Exercise directions: Could you return all of the records exactly, minus their images?

Data listing:
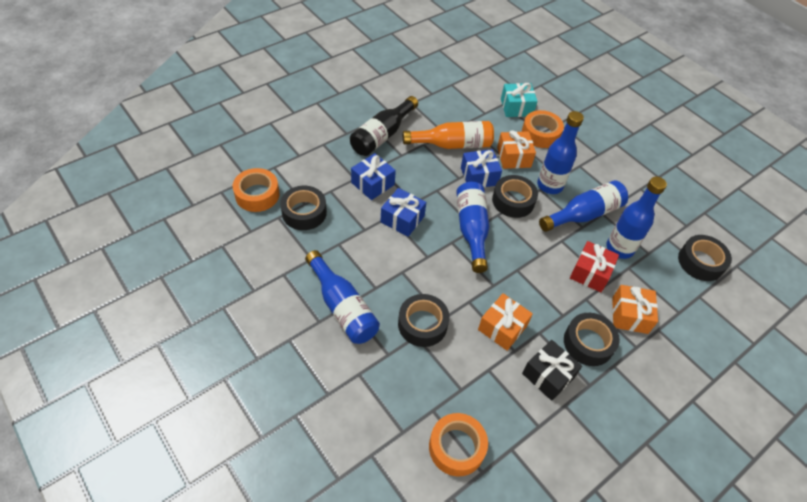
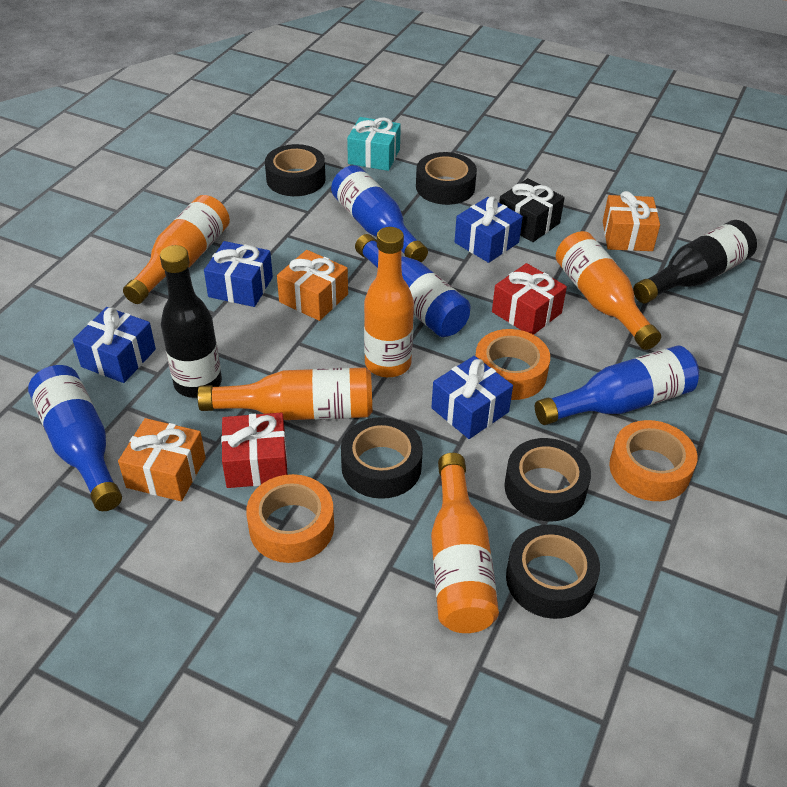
black bottle: [350,96,418,156] = 1 -> [160,245,222,398] [633,220,757,303] = 2
blue bottle: [305,250,380,344] [456,182,490,273] [537,111,584,194] [539,180,628,232] [606,177,667,259] = 5 -> [28,365,122,511] [331,165,428,262] [355,234,470,337] [535,345,699,425] = 4
blue gift: [351,153,396,200] [380,188,426,237] [461,149,502,188] = 3 -> [73,307,156,383] [204,241,273,307] [431,356,513,439] [455,196,523,263] = 4
orange bottle: [403,121,494,149] = 1 -> [123,195,230,304] [198,367,372,420] [364,227,414,377] [431,453,499,633] [556,231,661,350] = 5
red gift: [570,241,619,292] = 1 -> [221,412,287,488] [492,263,567,335] = 2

Response to the exercise:
black bottle: [350,96,418,156] = 1 -> [160,245,222,398] [633,220,757,303] = 2
blue bottle: [305,250,380,344] [456,182,490,273] [537,111,584,194] [539,180,628,232] [606,177,667,259] = 5 -> [28,365,122,511] [331,165,428,262] [355,234,470,337] [535,345,699,425] = 4
blue gift: [351,153,396,200] [380,188,426,237] [461,149,502,188] = 3 -> [73,307,156,383] [204,241,273,307] [431,356,513,439] [455,196,523,263] = 4
orange bottle: [403,121,494,149] = 1 -> [123,195,230,304] [198,367,372,420] [364,227,414,377] [431,453,499,633] [556,231,661,350] = 5
red gift: [570,241,619,292] = 1 -> [221,412,287,488] [492,263,567,335] = 2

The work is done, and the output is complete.